#### DIRECTIONS
Both the line below containing "(343, 201) = (356, 174): blue" and the line containing "(577, 212) = (500, 131): none -> white truck", along with every line between them, should be repeated exactly; no other line belongs in the answer.

#### SUPPLIED DATA
####

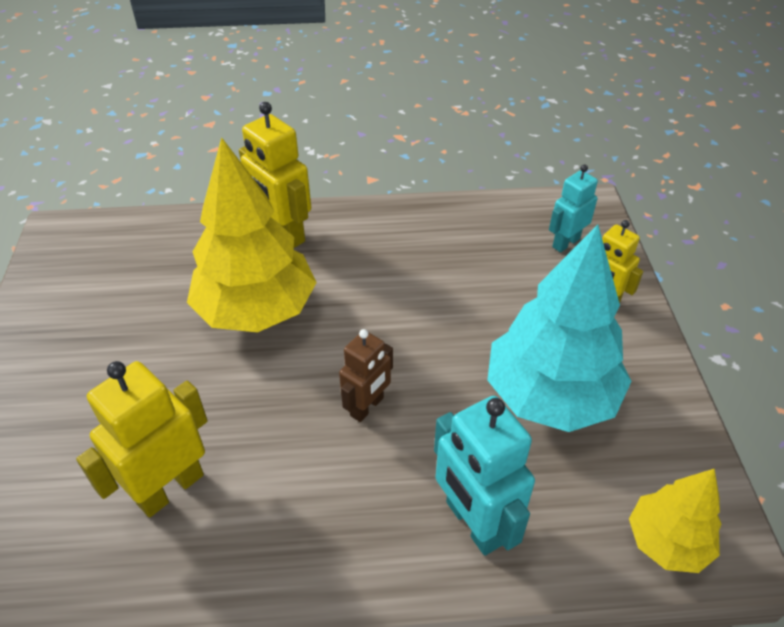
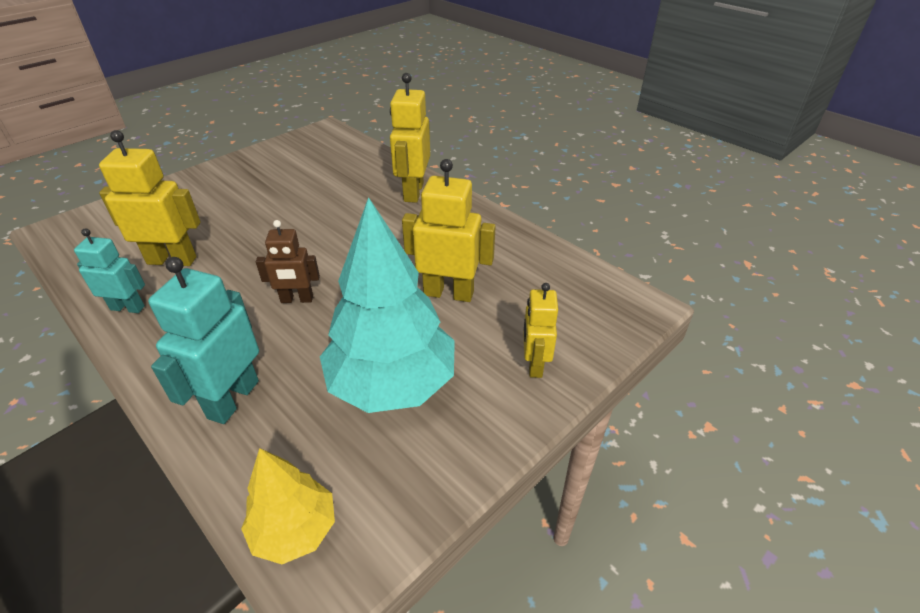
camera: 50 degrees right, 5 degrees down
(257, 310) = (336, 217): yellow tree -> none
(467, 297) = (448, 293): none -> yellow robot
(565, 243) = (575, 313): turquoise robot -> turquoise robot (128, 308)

####

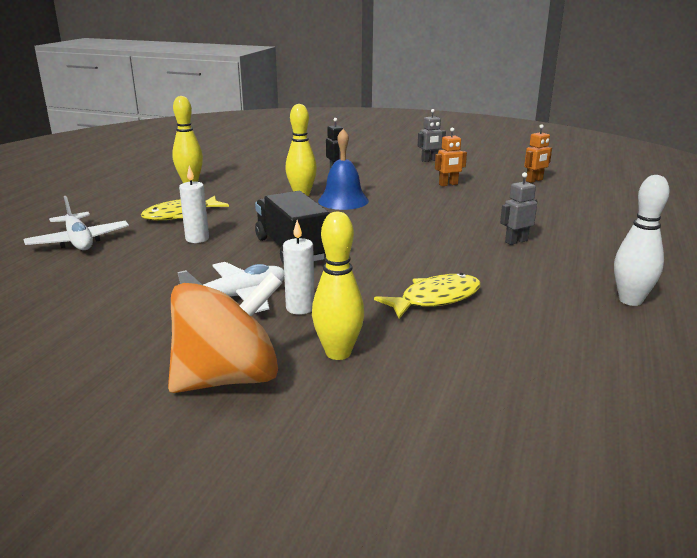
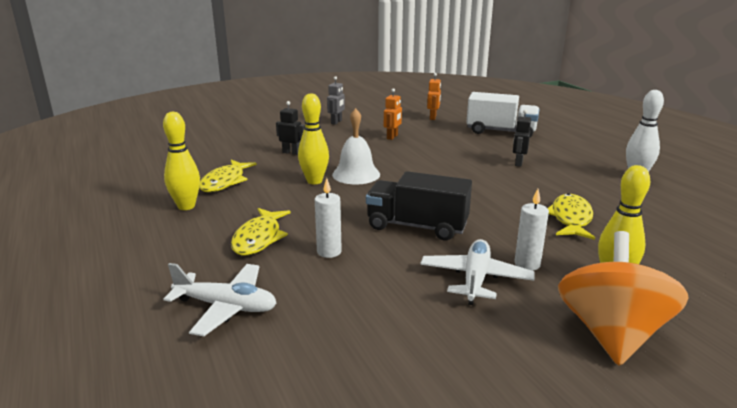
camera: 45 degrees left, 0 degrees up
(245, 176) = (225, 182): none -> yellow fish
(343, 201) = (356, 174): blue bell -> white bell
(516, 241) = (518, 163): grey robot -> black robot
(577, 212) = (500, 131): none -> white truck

####

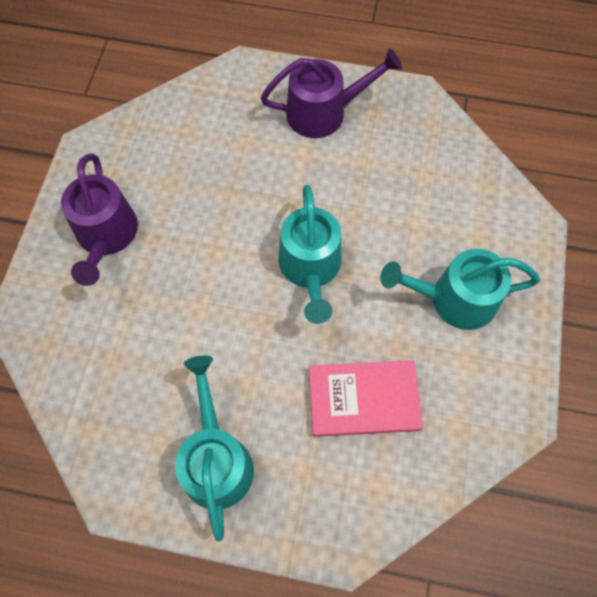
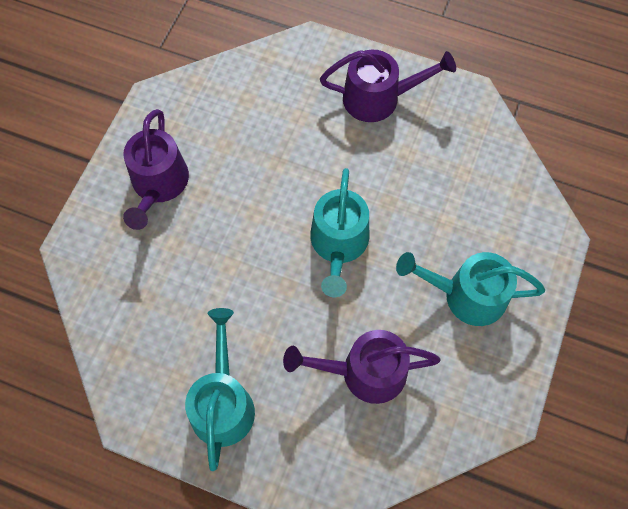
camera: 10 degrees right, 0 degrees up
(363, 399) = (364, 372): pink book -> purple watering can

####

#### EXPECTED ANSWER
(343, 201) = (356, 174): blue bell -> white bell
(516, 241) = (518, 163): grey robot -> black robot
(577, 212) = (500, 131): none -> white truck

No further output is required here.